Assignment: With pictures left out, set down exactly the lines that begin at the one containing "purple brick L4:L5" and end with the last line of the entries below.

(Dataset records)
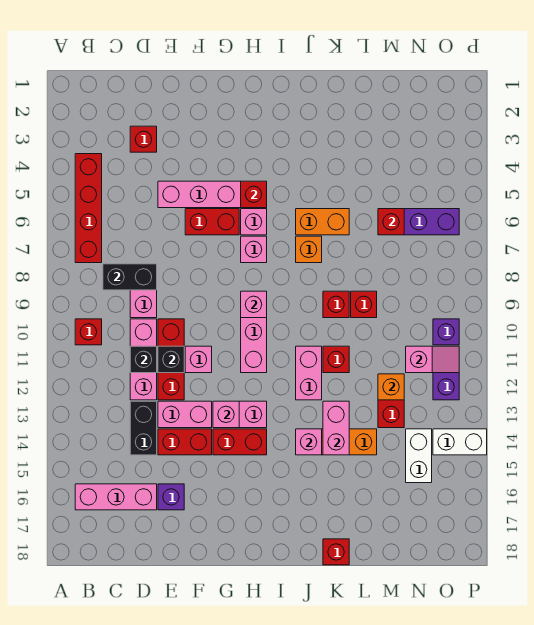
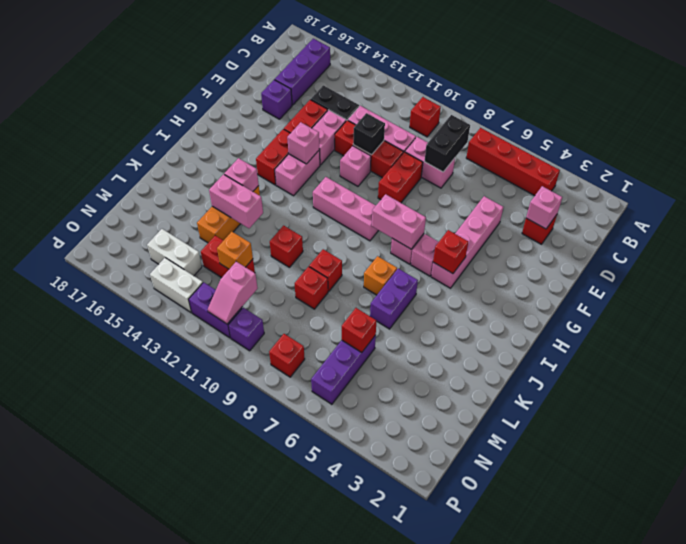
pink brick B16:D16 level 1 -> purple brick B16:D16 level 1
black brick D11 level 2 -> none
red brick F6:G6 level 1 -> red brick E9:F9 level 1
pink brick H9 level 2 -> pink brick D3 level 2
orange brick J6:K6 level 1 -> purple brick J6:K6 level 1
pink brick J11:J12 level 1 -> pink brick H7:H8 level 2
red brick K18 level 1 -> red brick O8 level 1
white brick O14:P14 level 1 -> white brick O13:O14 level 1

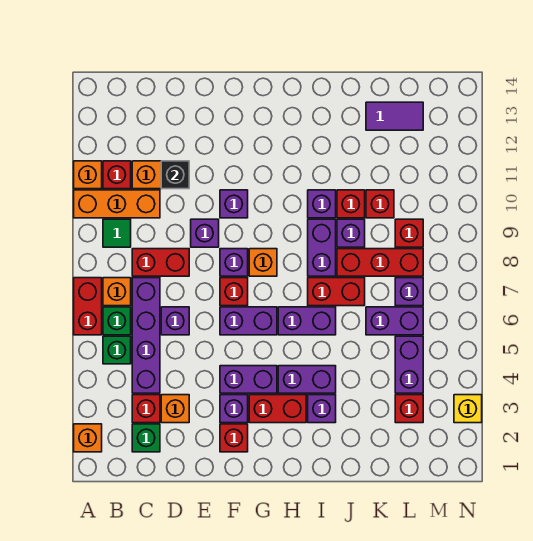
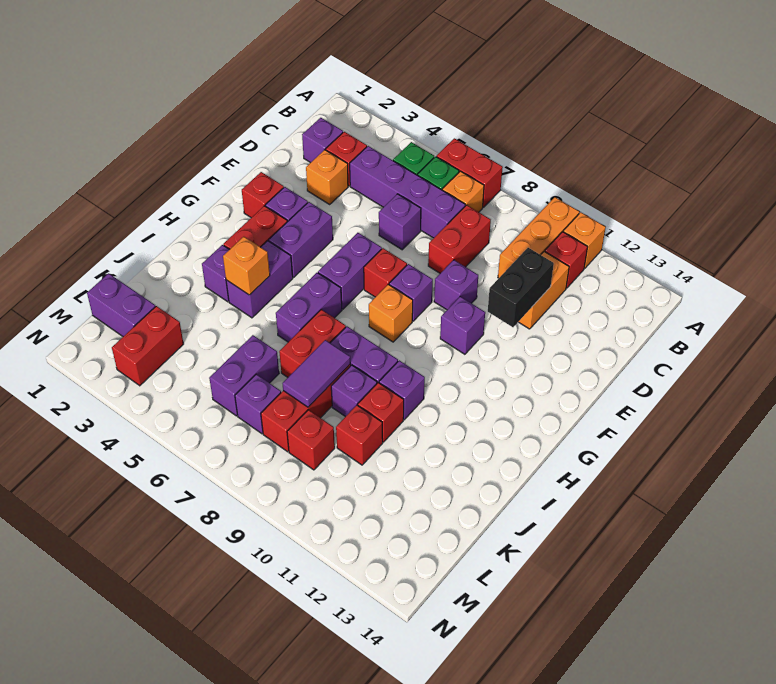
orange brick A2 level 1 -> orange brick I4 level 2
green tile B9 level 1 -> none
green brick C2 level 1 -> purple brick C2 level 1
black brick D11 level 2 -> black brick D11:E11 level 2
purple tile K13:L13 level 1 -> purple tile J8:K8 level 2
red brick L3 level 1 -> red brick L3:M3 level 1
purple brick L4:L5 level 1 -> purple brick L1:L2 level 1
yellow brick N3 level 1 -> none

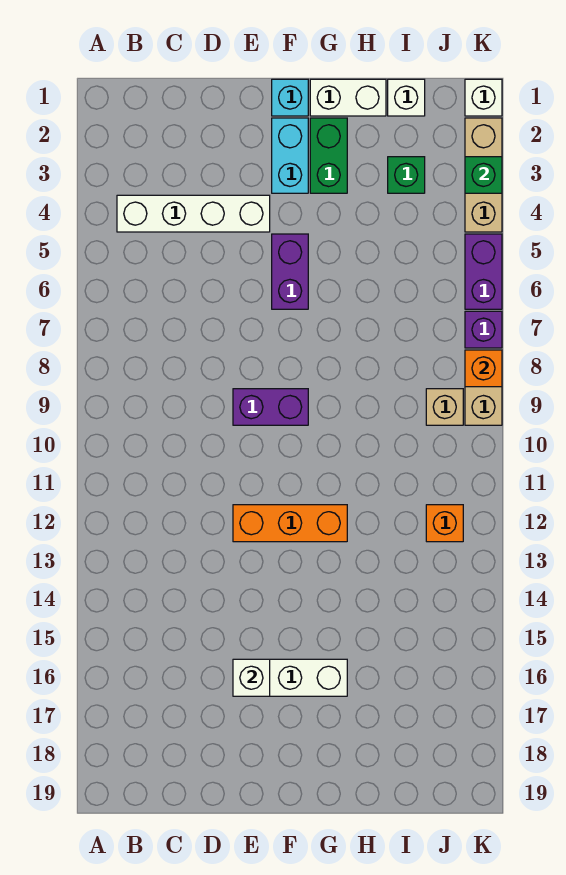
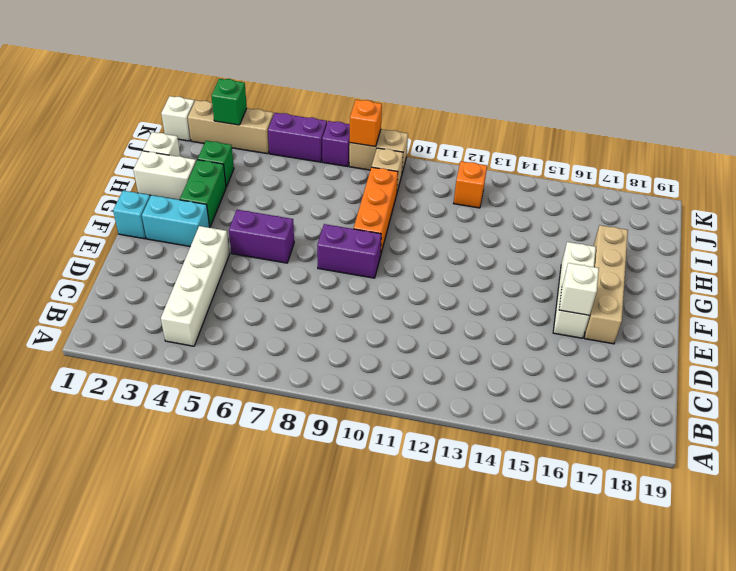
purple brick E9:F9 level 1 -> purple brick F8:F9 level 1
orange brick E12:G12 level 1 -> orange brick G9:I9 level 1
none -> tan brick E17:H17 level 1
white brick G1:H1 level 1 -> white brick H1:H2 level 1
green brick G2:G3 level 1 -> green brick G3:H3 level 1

Task solution:
purple brick L4:L5 level 1 -> purple brick L1:L2 level 1
yellow brick N3 level 1 -> none

purple brick E9:F9 level 1 -> purple brick F8:F9 level 1
orange brick E12:G12 level 1 -> orange brick G9:I9 level 1
none -> tan brick E17:H17 level 1
white brick G1:H1 level 1 -> white brick H1:H2 level 1
green brick G2:G3 level 1 -> green brick G3:H3 level 1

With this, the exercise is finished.